Task to complete: One exact copy of the listing is needed. It should contain no pictures.
== Source data
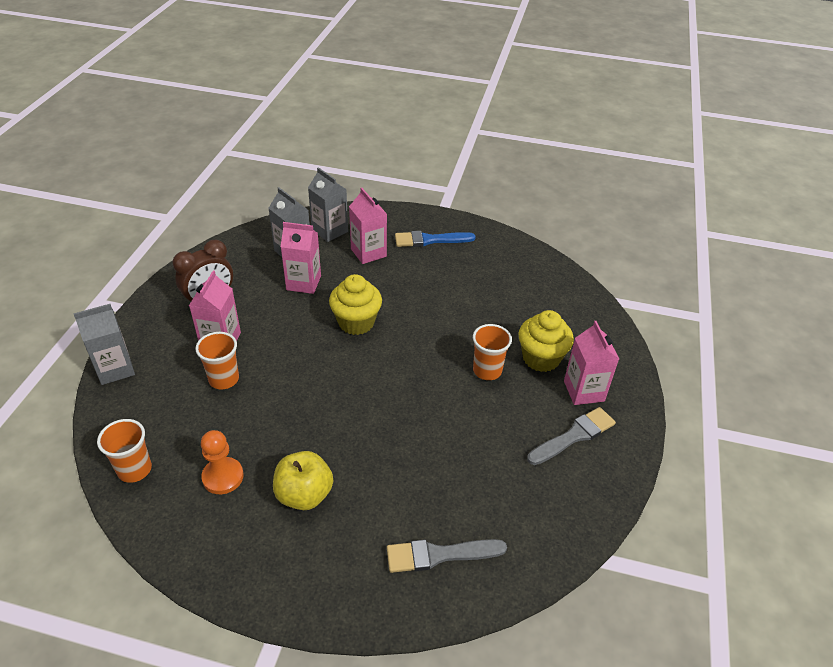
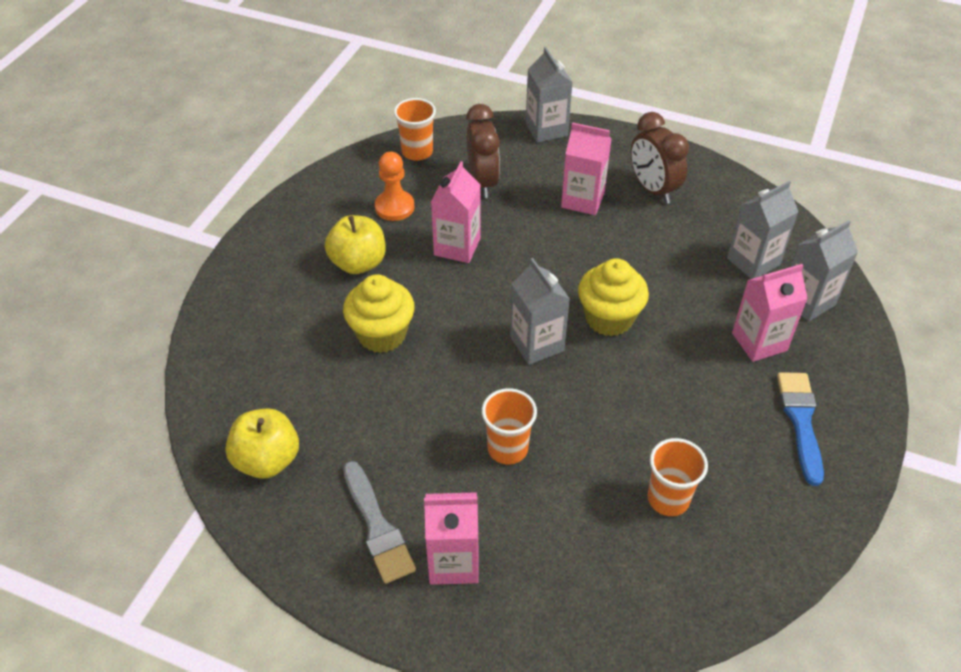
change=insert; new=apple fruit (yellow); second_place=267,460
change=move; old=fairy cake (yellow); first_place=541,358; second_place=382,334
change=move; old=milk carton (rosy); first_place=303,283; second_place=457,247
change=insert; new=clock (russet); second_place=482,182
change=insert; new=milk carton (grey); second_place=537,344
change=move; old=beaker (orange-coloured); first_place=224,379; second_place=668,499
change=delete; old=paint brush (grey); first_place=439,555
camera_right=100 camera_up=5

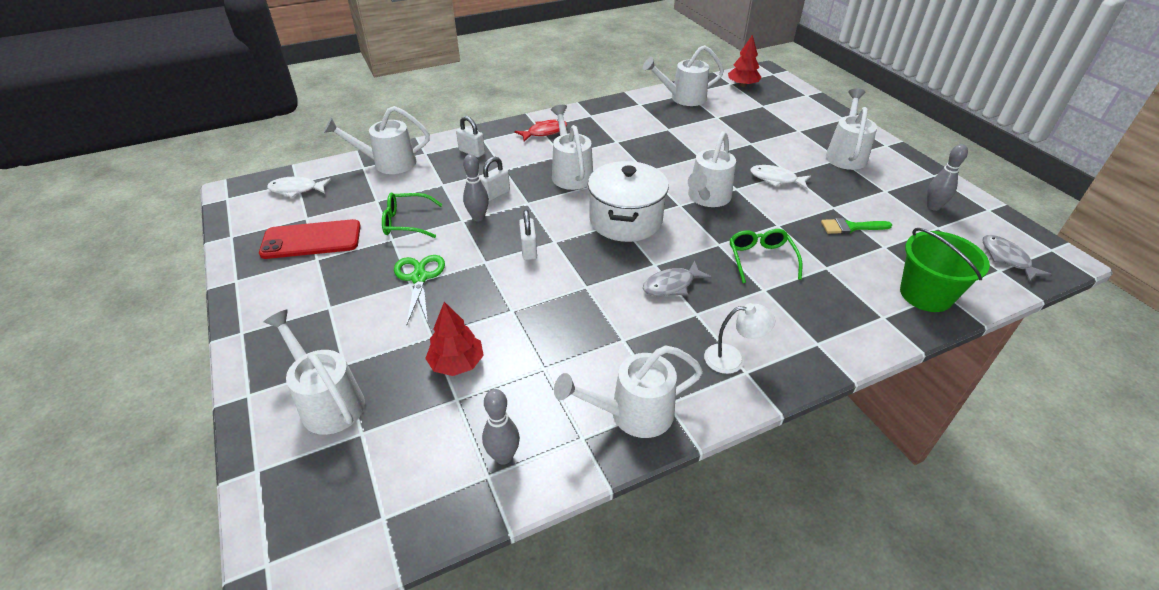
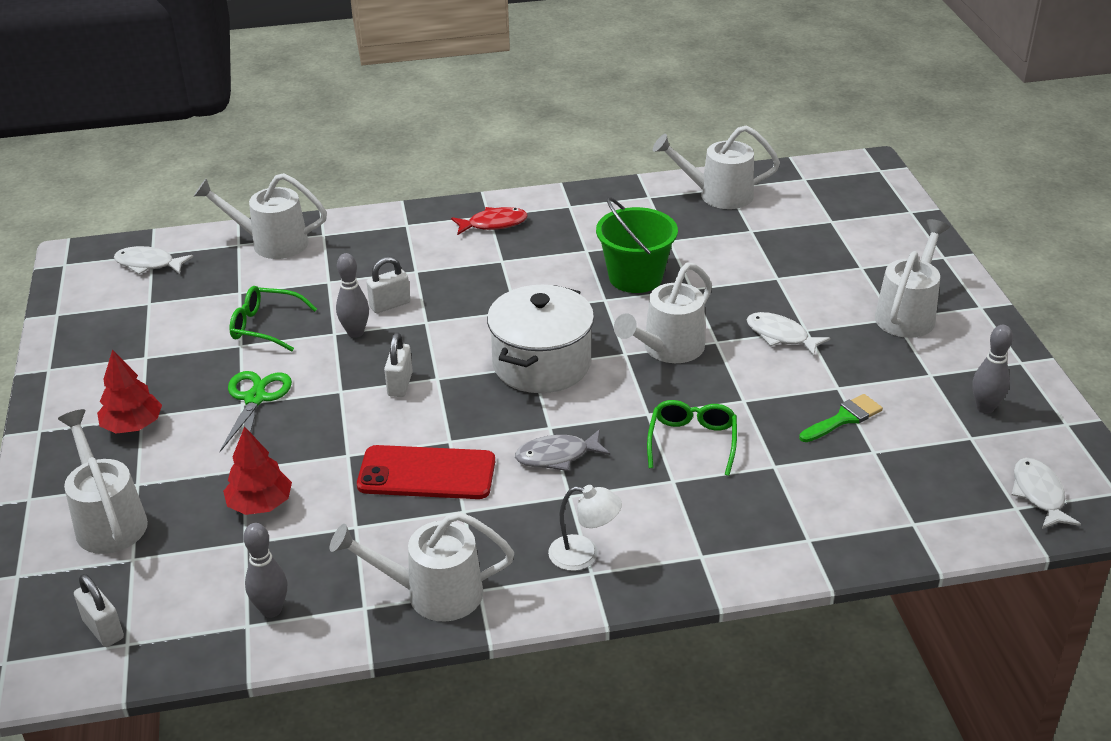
change=move; old=small lock (white); first_place=472,152; second_place=103,629
change=move; old=toy tree (crimson); first_place=742,85; second_place=133,425
change=move; old=phone (crimson); first_place=311,240; second_place=426,473
change=move; old=bucket (green); first_place=925,294; second_place=635,277
change=rotate; old=paint brush (green); first_place=851,227; second_place=844,418; degrees=135
change=recolor; old=toy fish (grey); new=toy fish (white); first_place=1007,258; second_place=1039,494
change=delete; old=watering pot (white); first_place=570,173
camera_right=15 camera_up=-5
====
Solution to this problem:
change=insert; new=apple fruit (yellow); second_place=267,460
change=move; old=fairy cake (yellow); first_place=541,358; second_place=382,334
change=move; old=milk carton (rosy); first_place=303,283; second_place=457,247
change=insert; new=clock (russet); second_place=482,182
change=insert; new=milk carton (grey); second_place=537,344
change=move; old=beaker (orange-coloured); first_place=224,379; second_place=668,499
change=delete; old=paint brush (grey); first_place=439,555
camera_right=100 camera_up=5

change=move; old=small lock (white); first_place=472,152; second_place=103,629
change=move; old=toy tree (crimson); first_place=742,85; second_place=133,425
change=move; old=phone (crimson); first_place=311,240; second_place=426,473
change=move; old=bucket (green); first_place=925,294; second_place=635,277
change=rotate; old=paint brush (green); first_place=851,227; second_place=844,418; degrees=135
change=recolor; old=toy fish (grey); new=toy fish (white); first_place=1007,258; second_place=1039,494
change=delete; old=watering pot (white); first_place=570,173
camera_right=15 camera_up=-5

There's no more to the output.